Your assignment => In the material below, find every line containing the string "degrees" and return it.

Provided information =>
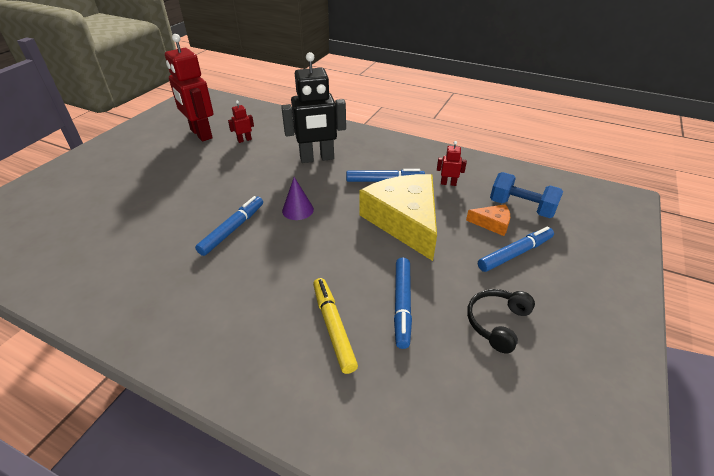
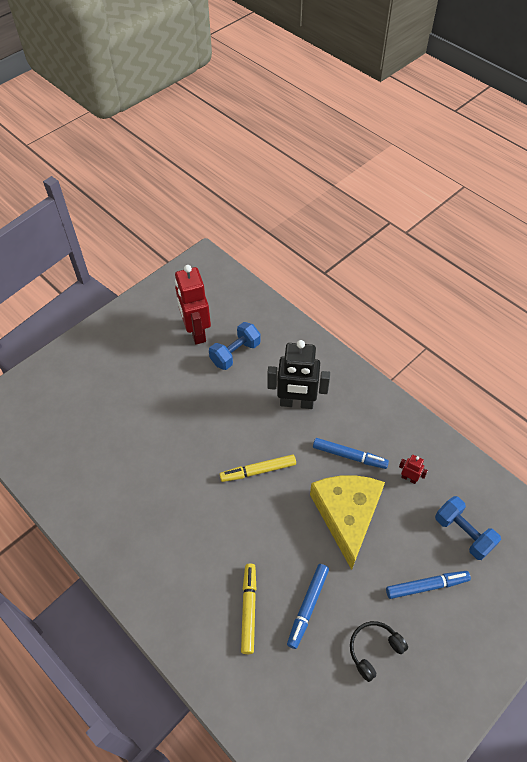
camera: 20 degrees right, 15 degrees up
(232, 229) = (198, 478): blue marker -> none
(244, 140) = (235, 353): red robot -> blue dumbbell
(297, 210) = (258, 471): purple cone -> yellow marker
(492, 223) = (424, 544): orange cheese -> none

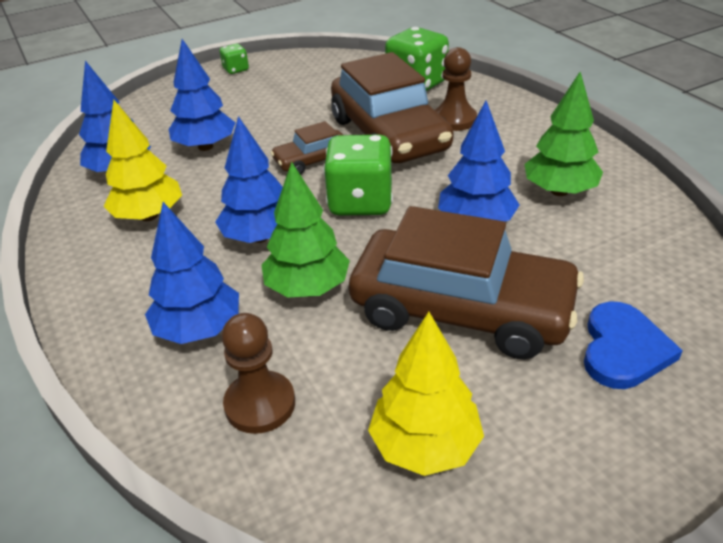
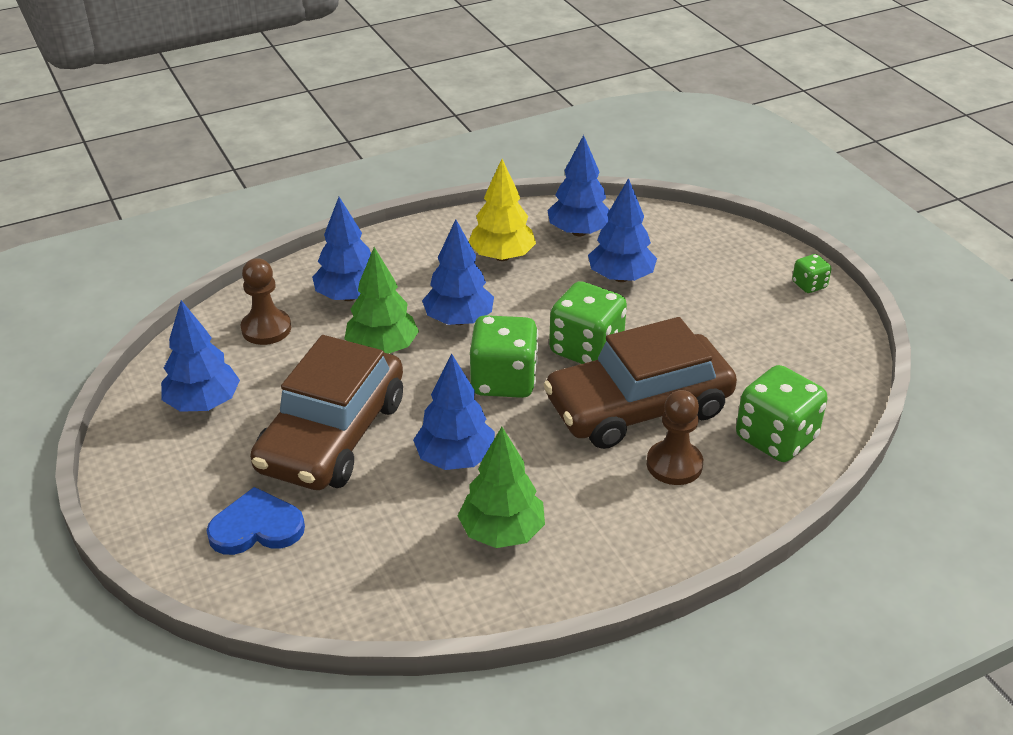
camera: 90 degrees right, 0 degrees up
(312, 161) = (586, 349): brown car -> green dice
(425, 445) = (203, 403): yellow tree -> blue tree
(623, 349) = (256, 527): blue heart -> blue heart turned 150 degrees clockwise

The completed task =>
camera: 20 degrees right, 15 degrees up
camera: 90 degrees right, 0 degrees up
(623, 349) = (256, 527): blue heart -> blue heart turned 150 degrees clockwise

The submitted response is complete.